* EXERCISE
Lines from the one containing "blue circle: (268, 172) -> (348, 292), moved" through the last line of the data are to be returned exactly, both ends included, minus any pictures.

── LISTED RECORDS ──

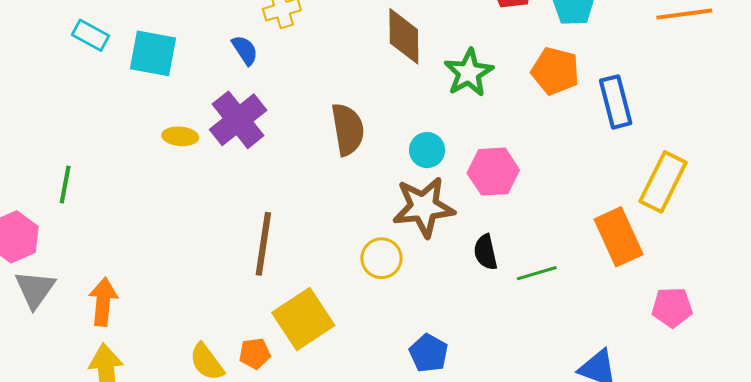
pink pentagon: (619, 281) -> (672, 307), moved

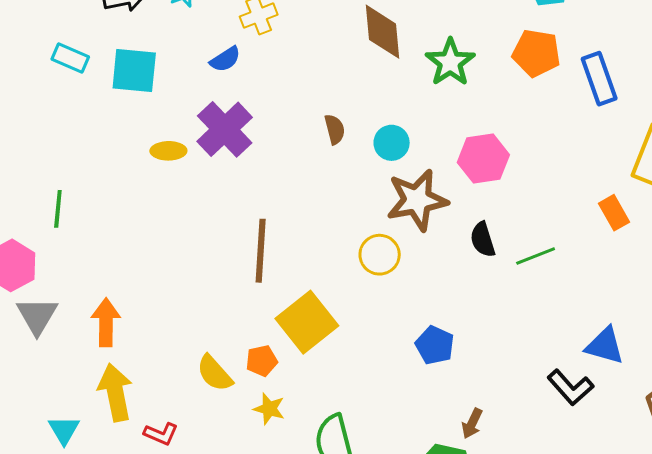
blue semicircle: (245, 50) -> (225, 59), turned 96
brown semicircle: (348, 129) -> (335, 129), size x0.6
cyan circle: (427, 150) -> (392, 143), moved
orange rectangle: (619, 237) -> (614, 213), size x0.6

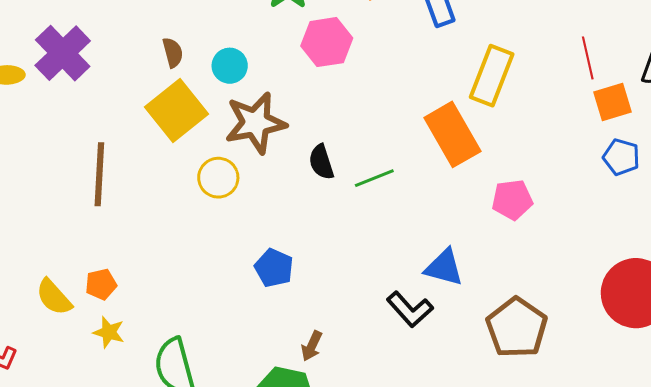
pink hexagon: (483, 159) -> (327, 42), moved
orange rectangle: (614, 213) -> (452, 134), size x1.8
yellow square: (307, 322) -> (177, 111), moved

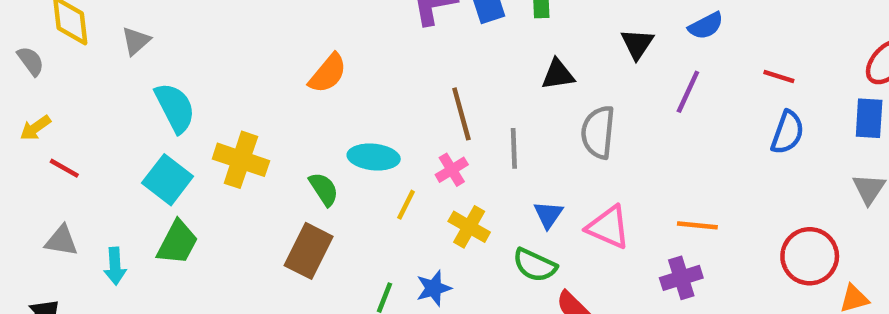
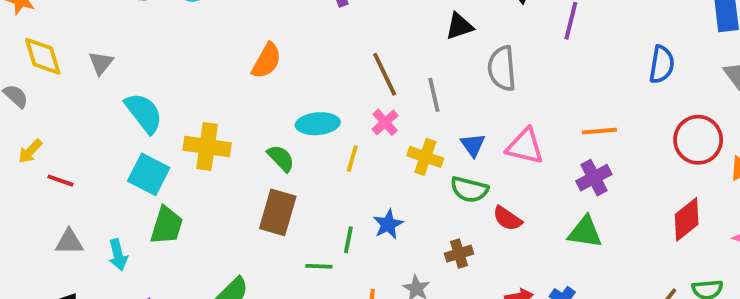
blue semicircle: (787, 132) -> (662, 64), moved
yellow cross: (469, 227) -> (425, 157), moved

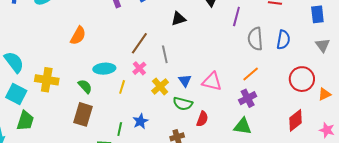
gray semicircle: (502, 68) -> (255, 39), moved
brown line: (385, 74) -> (139, 43), turned 60
orange line: (599, 131) -> (251, 74), turned -36
yellow cross: (425, 157) -> (160, 86), turned 30
red semicircle: (507, 218) -> (202, 119), turned -105

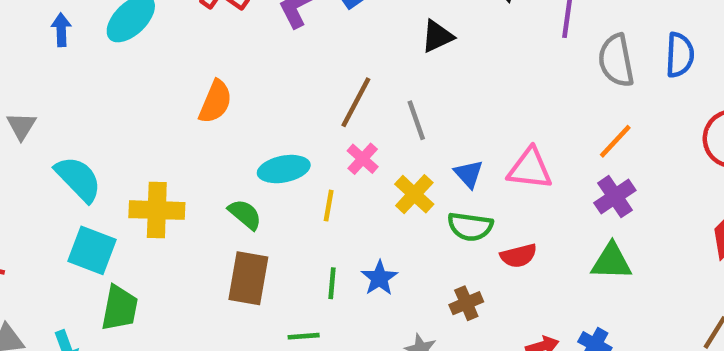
red semicircle: (202, 119) -> (519, 256), turned 63
green line: (120, 129) -> (332, 283), moved

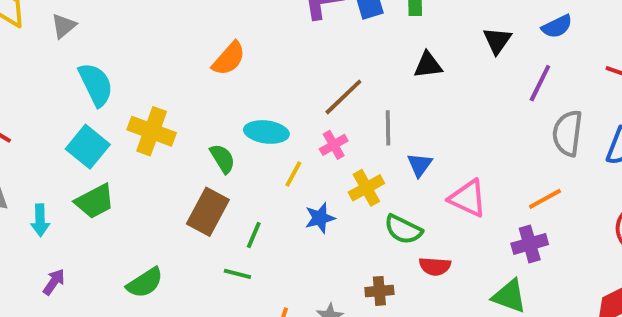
blue triangle: (469, 174) -> (420, 165), moved
blue star: (379, 278) -> (320, 218), moved
green line: (332, 283) -> (254, 235), moved
green trapezoid: (120, 308) -> (95, 201), turned 33

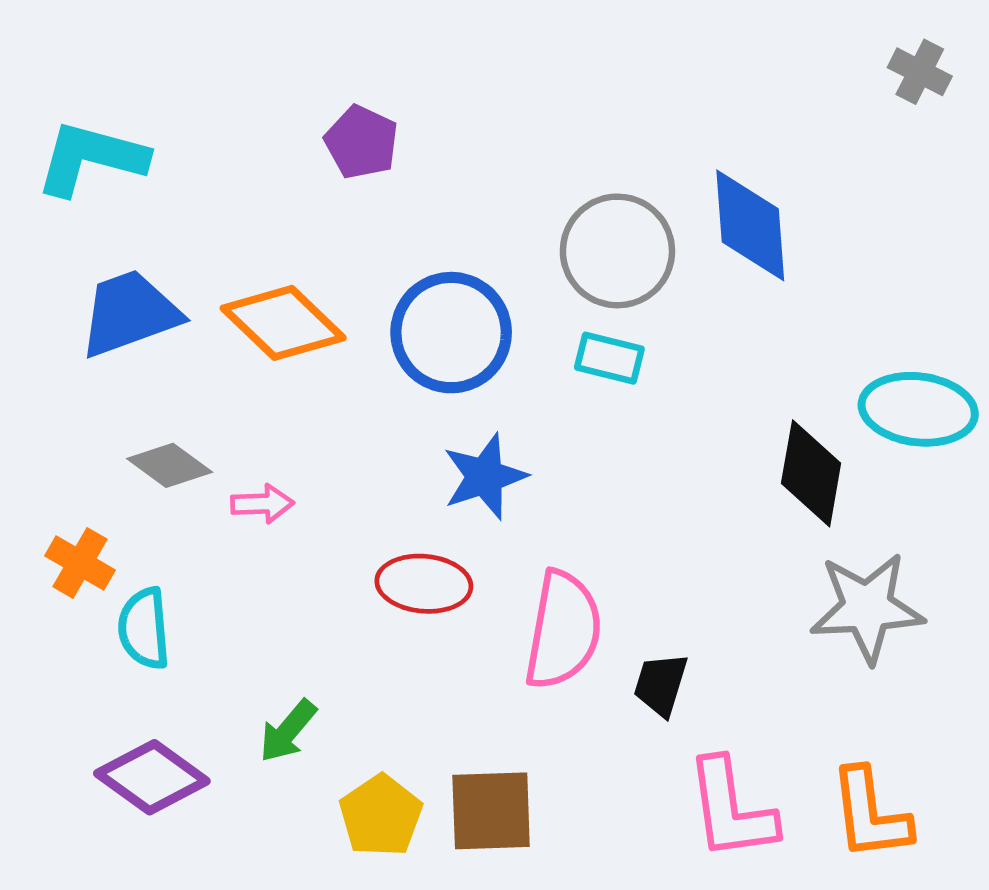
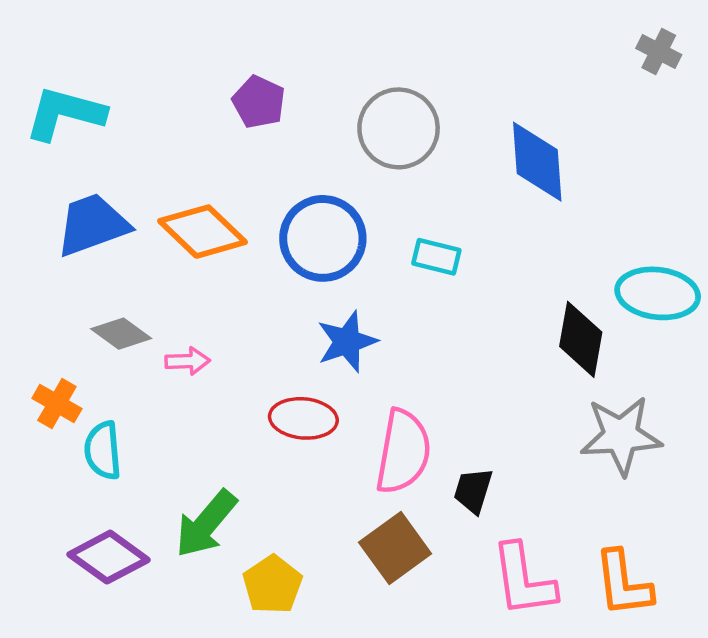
gray circle: (617, 251) -> (399, 128), moved
green arrow: (288, 731) -> (206, 524), size x1.5
brown square: (491, 811) -> (395, 548), moved, turned -34

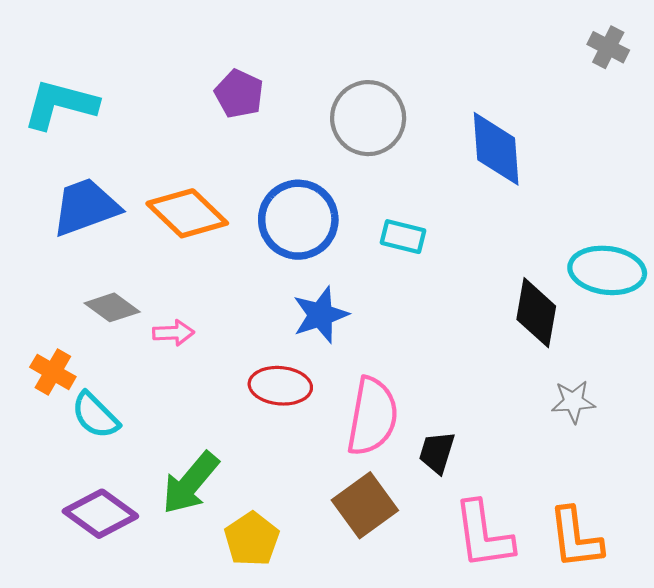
gray star: (621, 436) -> (573, 402), size x0.6
cyan semicircle: (103, 450) -> (95, 415), turned -40

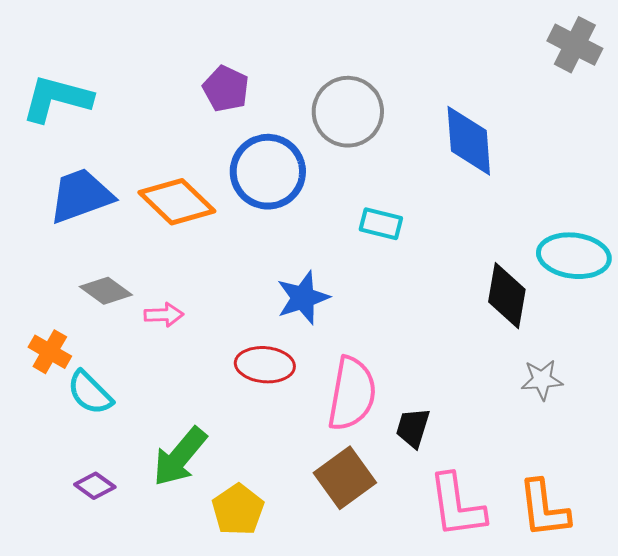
gray cross: (608, 47) -> (575, 45), size x1.4
blue circle: (298, 220) -> (268, 172), moved
purple diamond: (100, 514) -> (95, 486), size x0.6

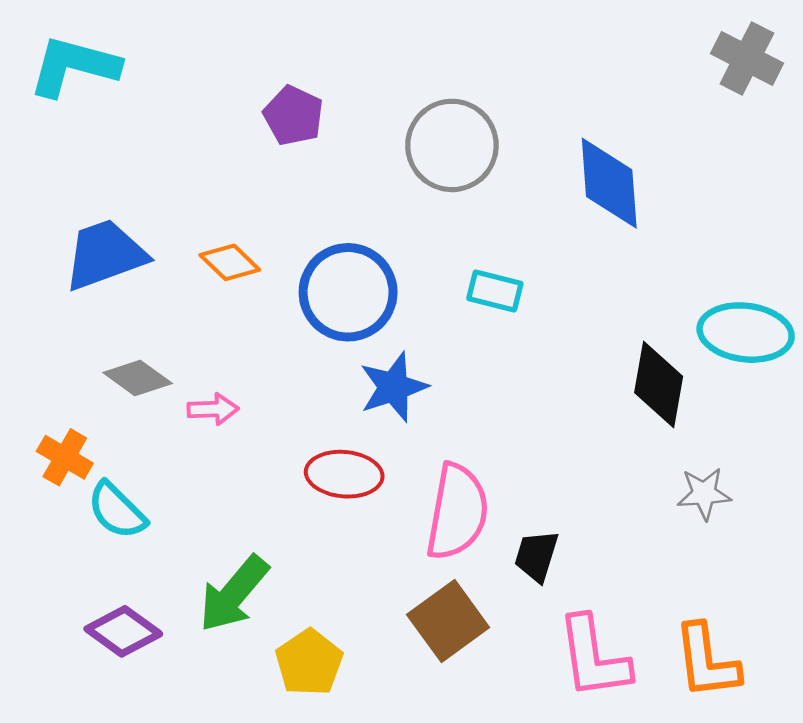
cyan L-shape: (57, 99) -> (74, 66), moved
blue circle: (268, 172) -> (348, 292), moved
orange diamond: (177, 202) -> (230, 262), size x0.6
purple diamond: (95, 486) -> (123, 631), size x1.4

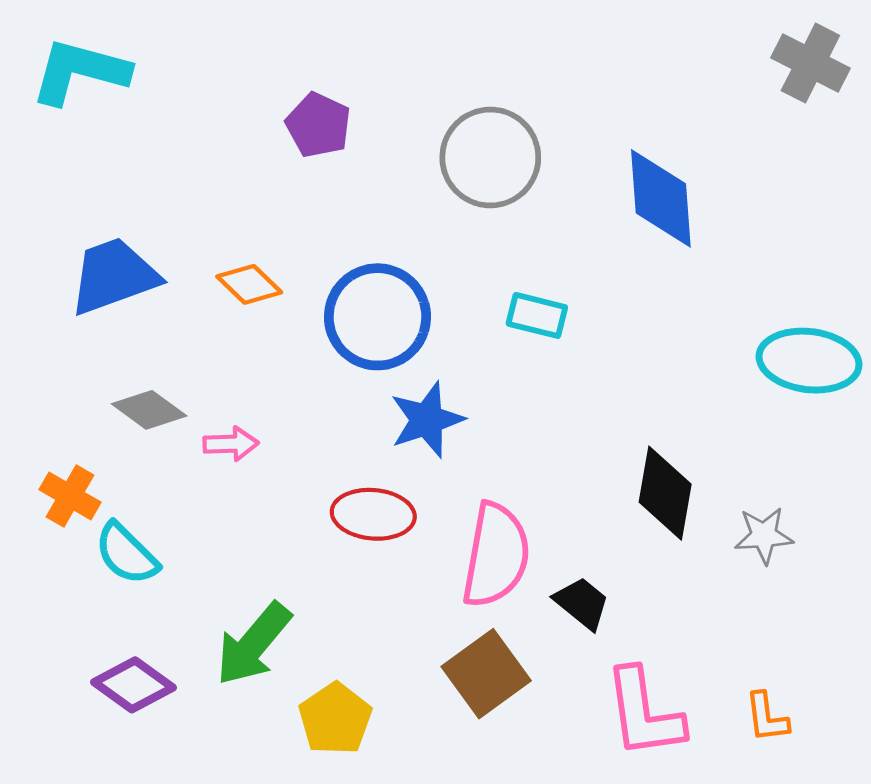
black diamond: (659, 385) -> (665, 493), moved
black trapezoid: (536, 556) -> (582, 603), turned 112
orange L-shape: (707, 661) -> (767, 717), size x0.6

───

* REPLY
blue circle: (268, 172) -> (348, 292), moved
orange diamond: (177, 202) -> (230, 262), size x0.6
purple diamond: (95, 486) -> (123, 631), size x1.4

black diamond: (659, 385) -> (665, 493), moved
black trapezoid: (536, 556) -> (582, 603), turned 112
orange L-shape: (707, 661) -> (767, 717), size x0.6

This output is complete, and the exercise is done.